Object state change records:
◇ ◇ ◇ ◇ ◇

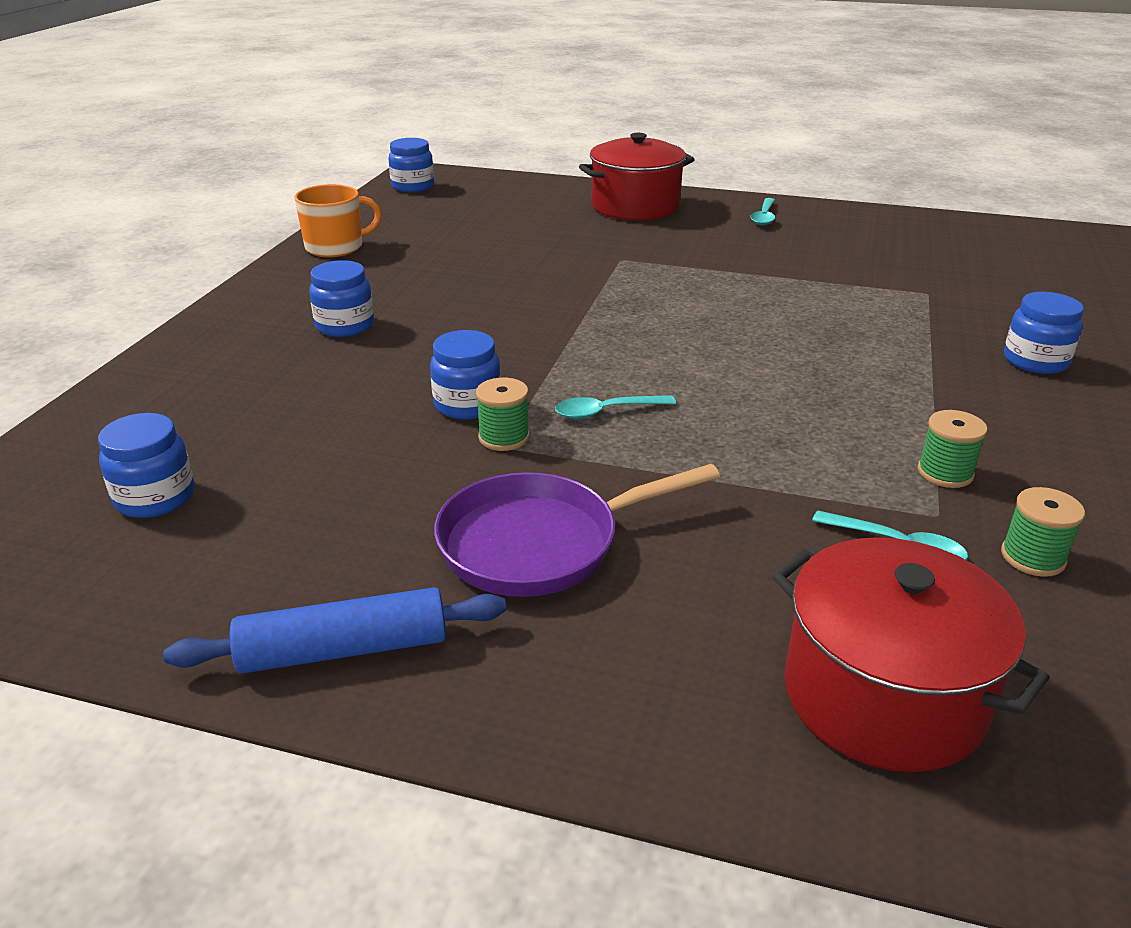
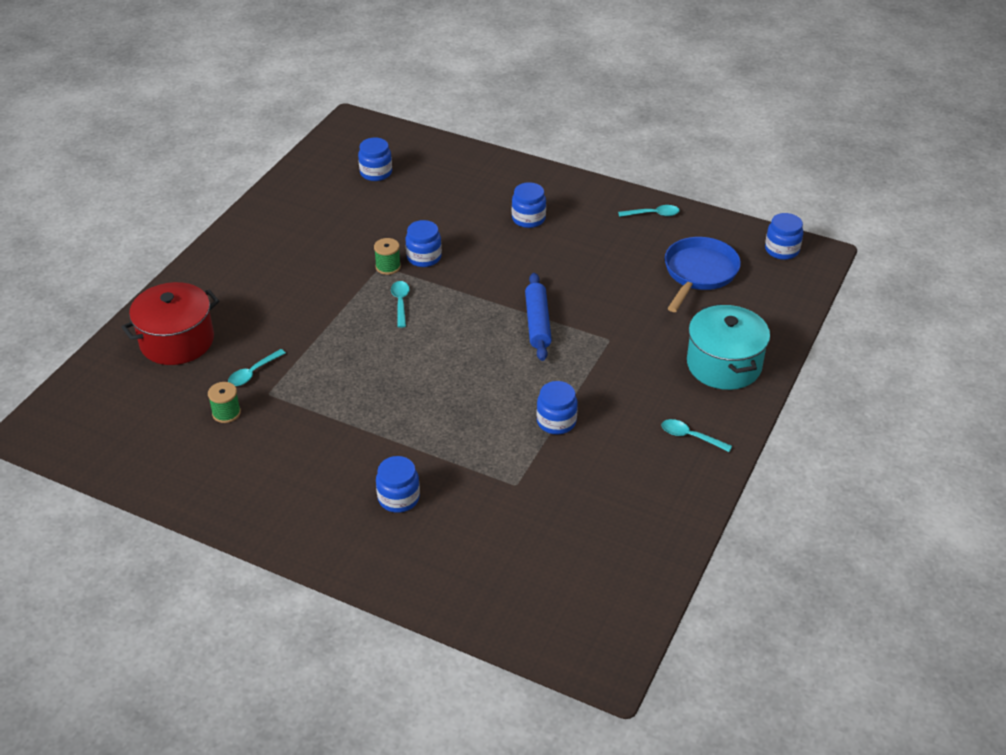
camera: 100 degrees right, 10 degrees up
(336, 247) = (653, 214): orange mug -> turquoise spoon
(344, 649) = (262, 220): blue rolling pin -> blue rolling pin (537, 323)
(467, 220) = (699, 273): none -> blue pan
(539, 543) = (302, 270): purple pan -> none
(635, 206) = (724, 365): red pot -> turquoise pot
(797, 278) = (556, 422): none -> blue jar
(945, 473) = (299, 409): green spool -> none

◇ ◇ ◇ ◇ ◇

▸ **Job item**:
Report only how many lines above include "none".

▸ **Result of this exercise**:
4